> **EXERCISE AIM**
Where the data below contains pictures, omit them; output the rest word for word.

____ MATERIALS PROVIDED

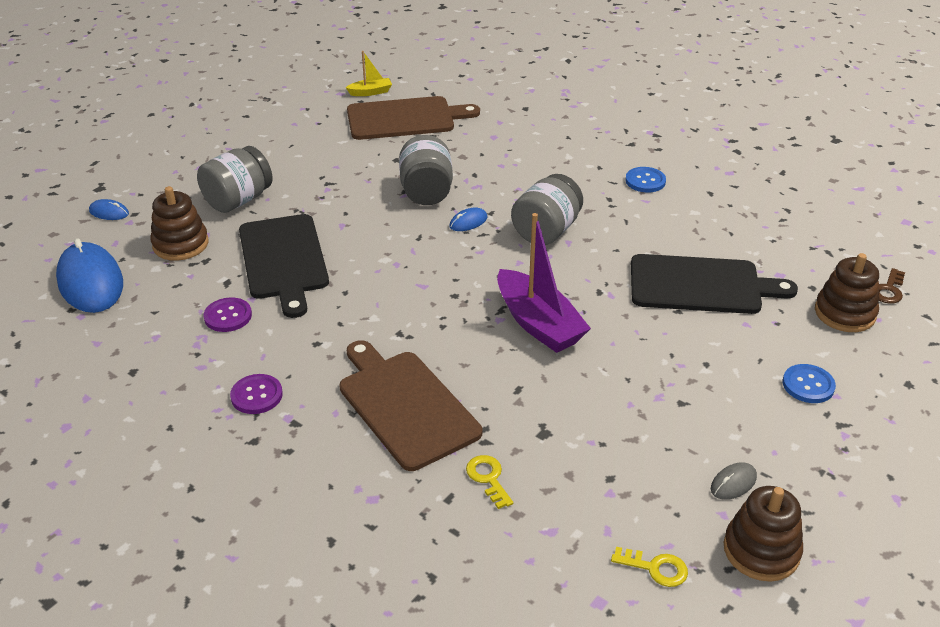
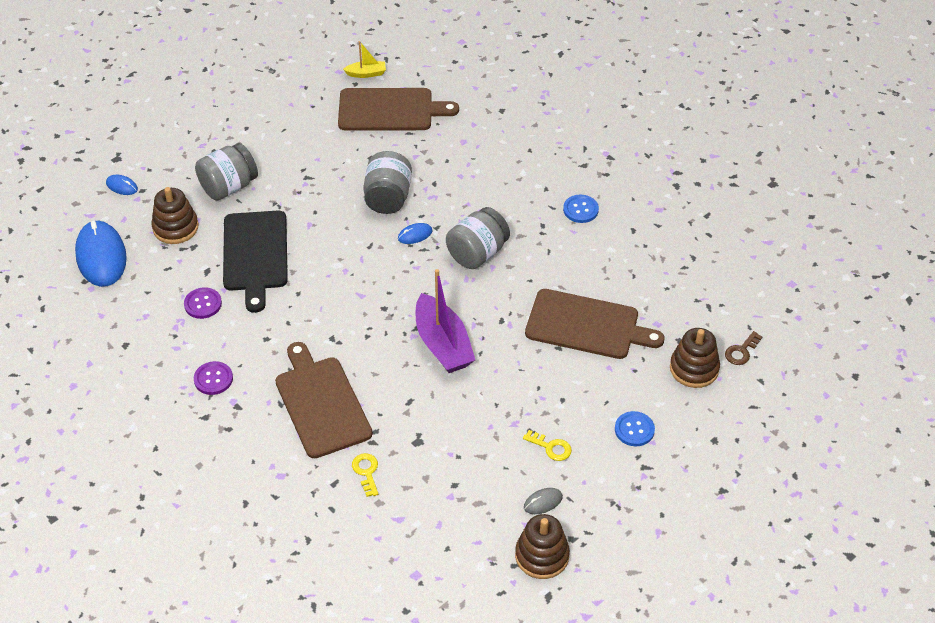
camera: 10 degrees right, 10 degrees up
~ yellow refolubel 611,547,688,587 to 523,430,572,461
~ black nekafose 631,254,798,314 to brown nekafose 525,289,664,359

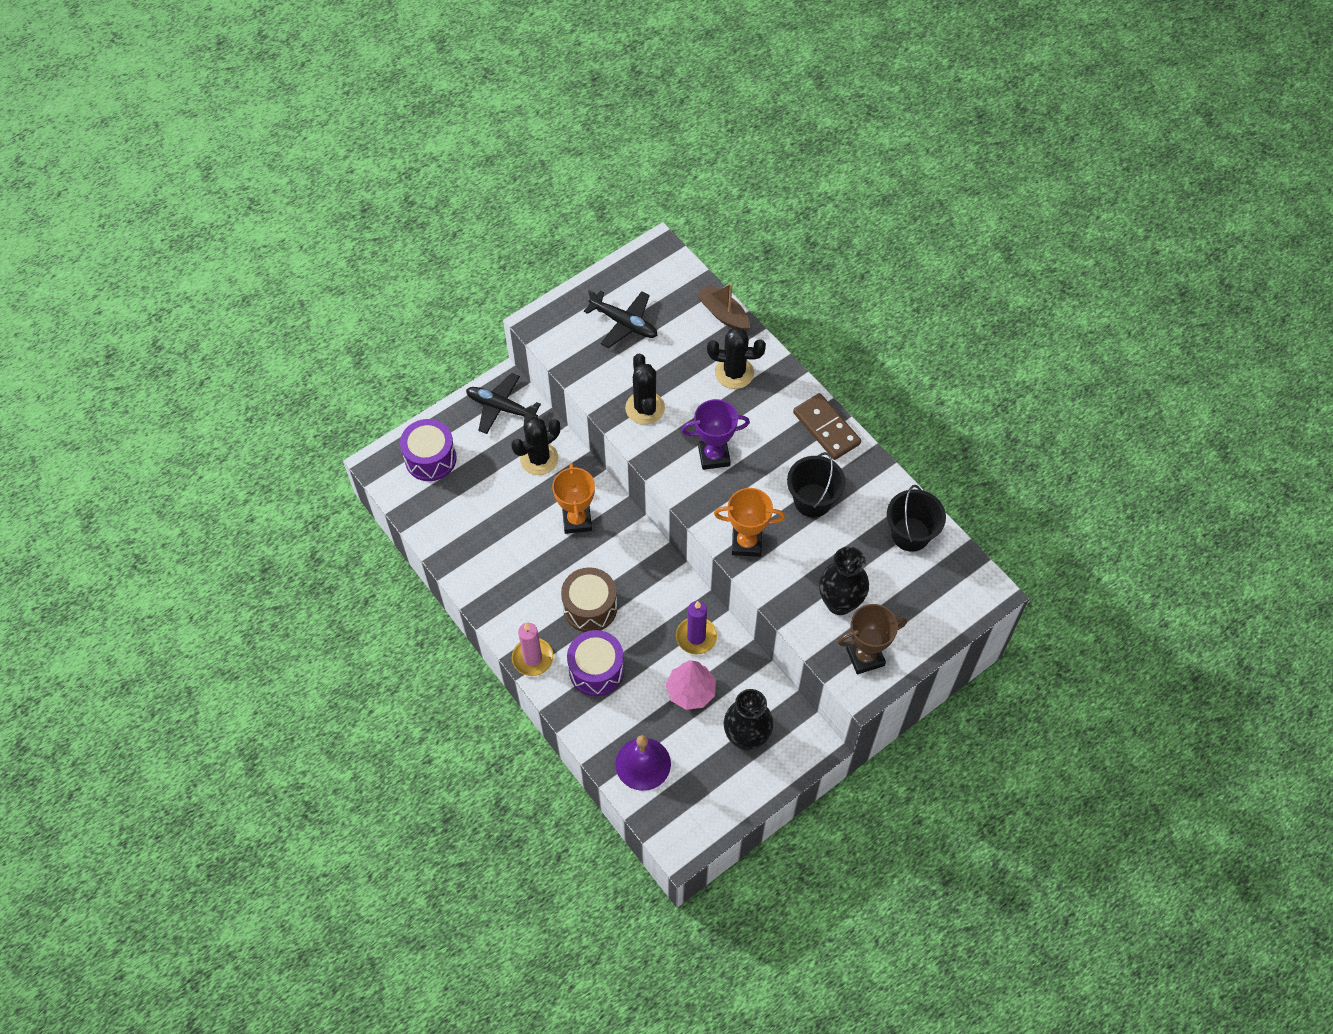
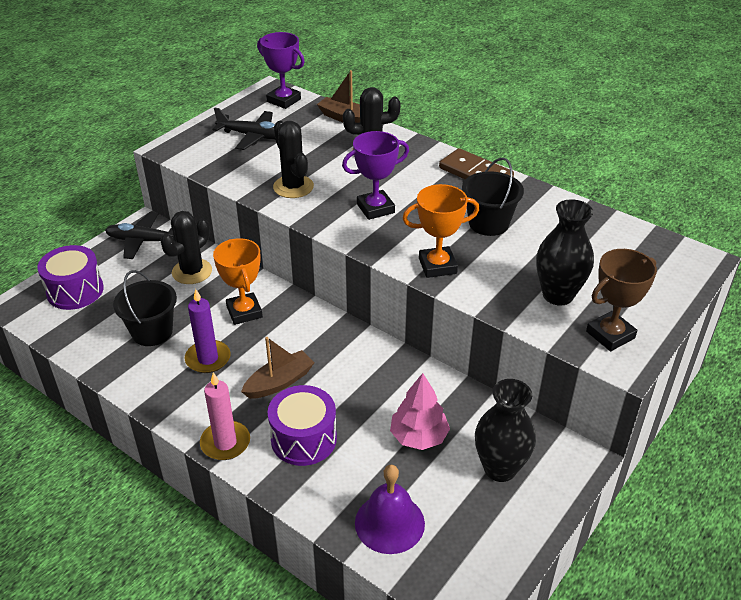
camera: 15 degrees left, 20 degrees down
~ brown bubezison 561,567,617,632 to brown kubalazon 241,337,315,399
~ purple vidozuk 676,601,717,654 to 185,289,231,373
~ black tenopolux 887,485,946,552 to 113,270,177,346
+ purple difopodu 257,32,305,109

________

> **RESPONSE AREA**
camera: 10 degrees right, 10 degrees up
~ yellow refolubel 611,547,688,587 to 523,430,572,461
~ black nekafose 631,254,798,314 to brown nekafose 525,289,664,359

camera: 15 degrees left, 20 degrees down
~ brown bubezison 561,567,617,632 to brown kubalazon 241,337,315,399
~ purple vidozuk 676,601,717,654 to 185,289,231,373
~ black tenopolux 887,485,946,552 to 113,270,177,346
+ purple difopodu 257,32,305,109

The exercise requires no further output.